* **Work required**: Copy the data below exactly, omitting any picture it contains.

Saved entries
* * * *
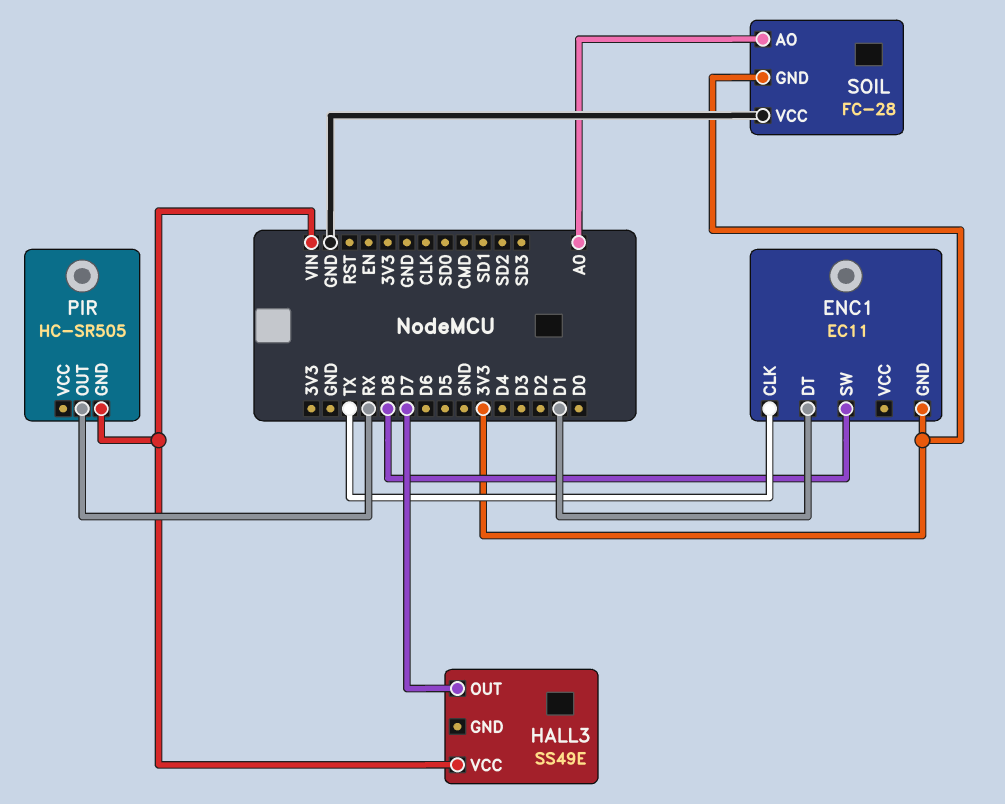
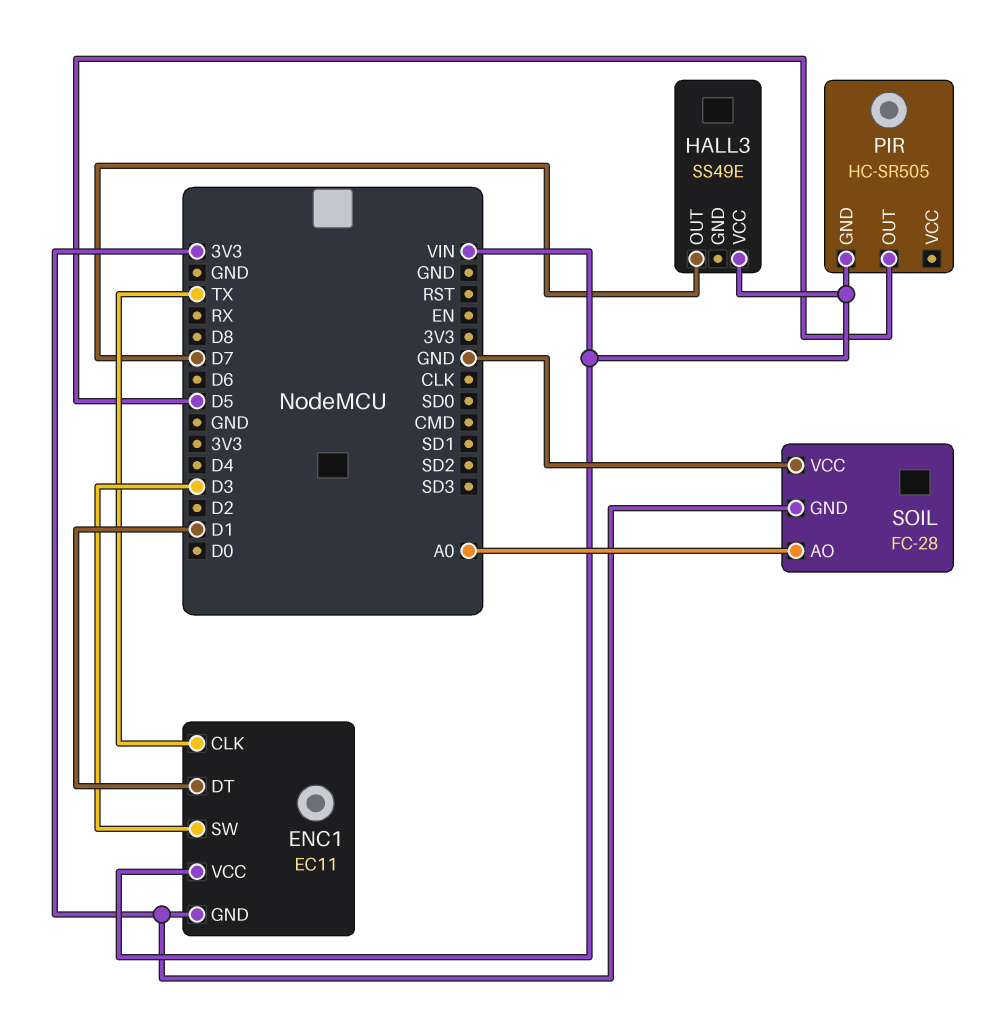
ENC1 pin SW: D8 -> D3
ENC1 pin VCC: none -> VIN
PIR pin OUT: RX -> D5

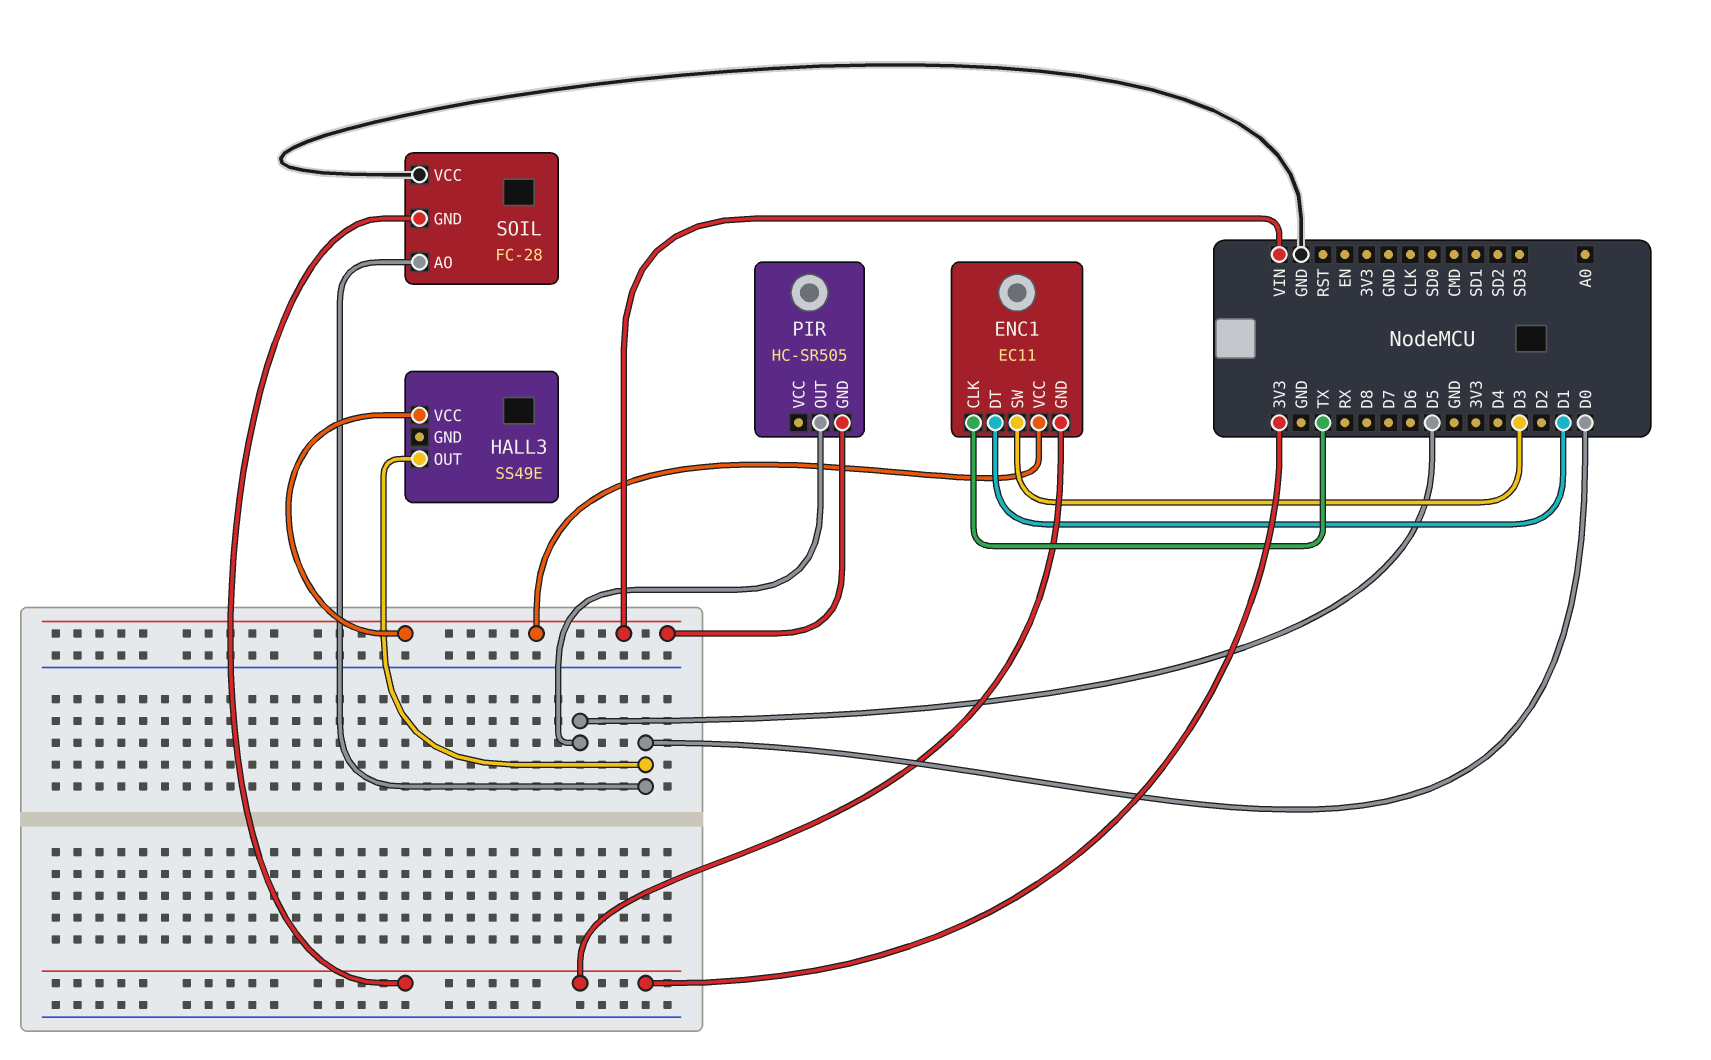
HALL3 pin OUT: D7 -> D0
SOIL pin AO: A0 -> D0

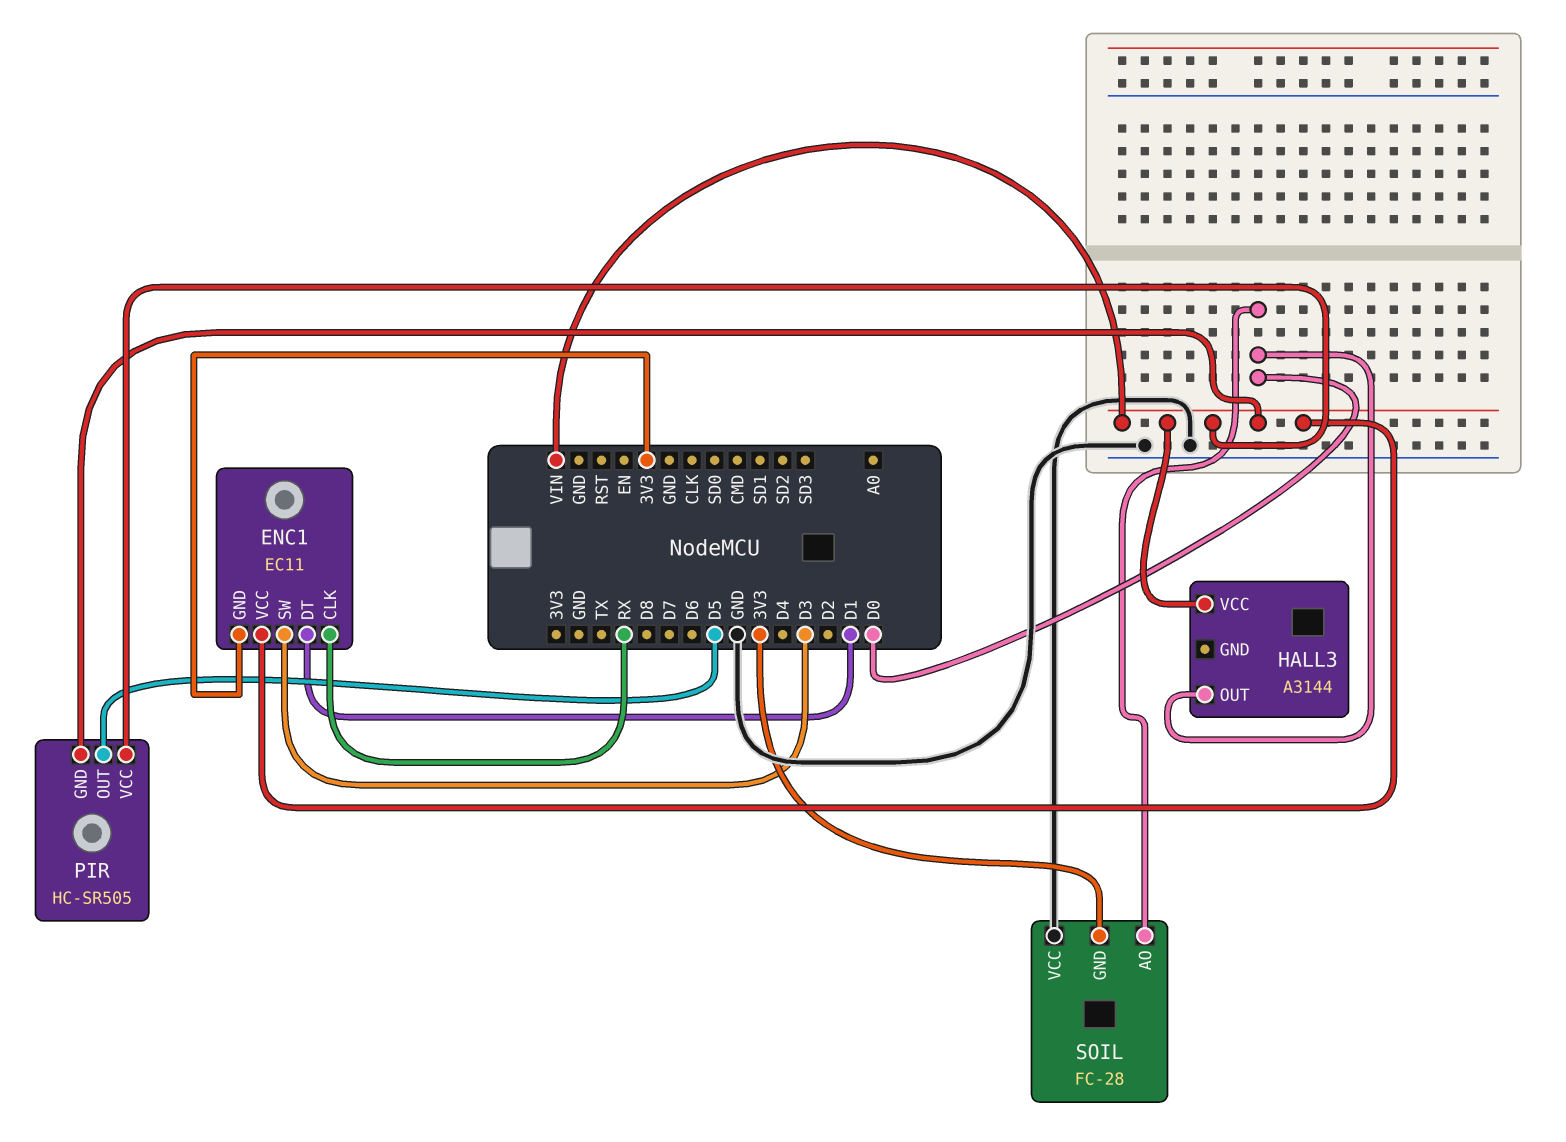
ENC1 pin CLK: TX -> RX
HALL3: SS49E -> A3144
PIR pin VCC: none -> VIN

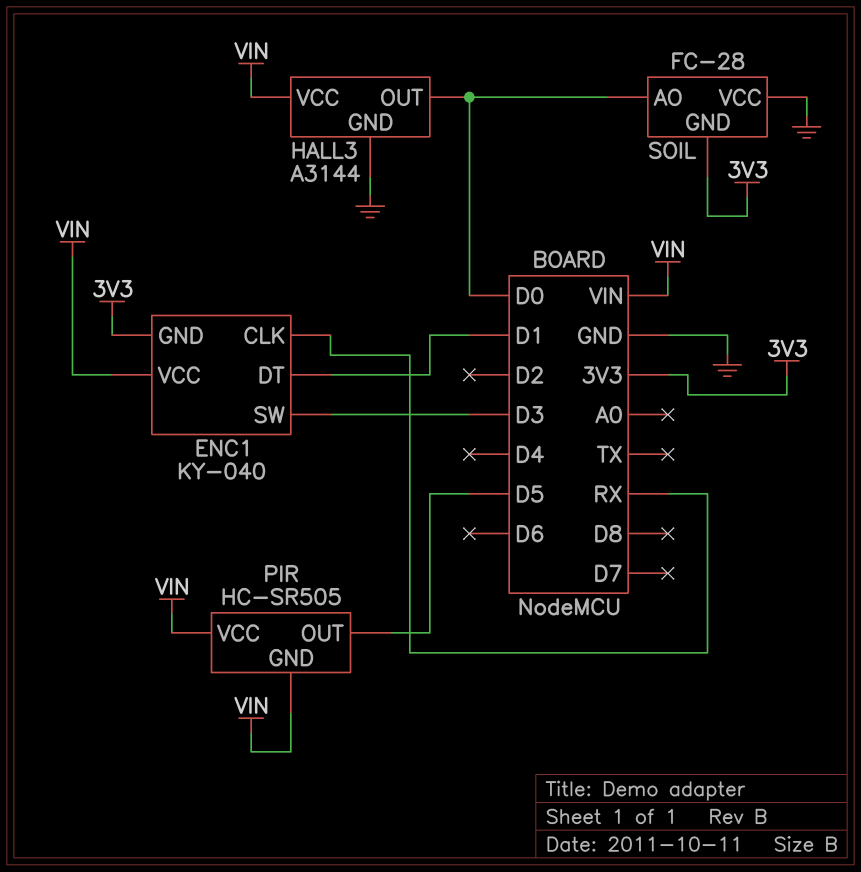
ENC1: EC11 -> KY-040
HALL3 pin GND: none -> GND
* * * *
* **Answer to this problem**:
ENC1 pin SW: D8 -> D3
ENC1 pin VCC: none -> VIN
PIR pin OUT: RX -> D5

HALL3 pin OUT: D7 -> D0
SOIL pin AO: A0 -> D0

ENC1 pin CLK: TX -> RX
HALL3: SS49E -> A3144
PIR pin VCC: none -> VIN

ENC1: EC11 -> KY-040
HALL3 pin GND: none -> GND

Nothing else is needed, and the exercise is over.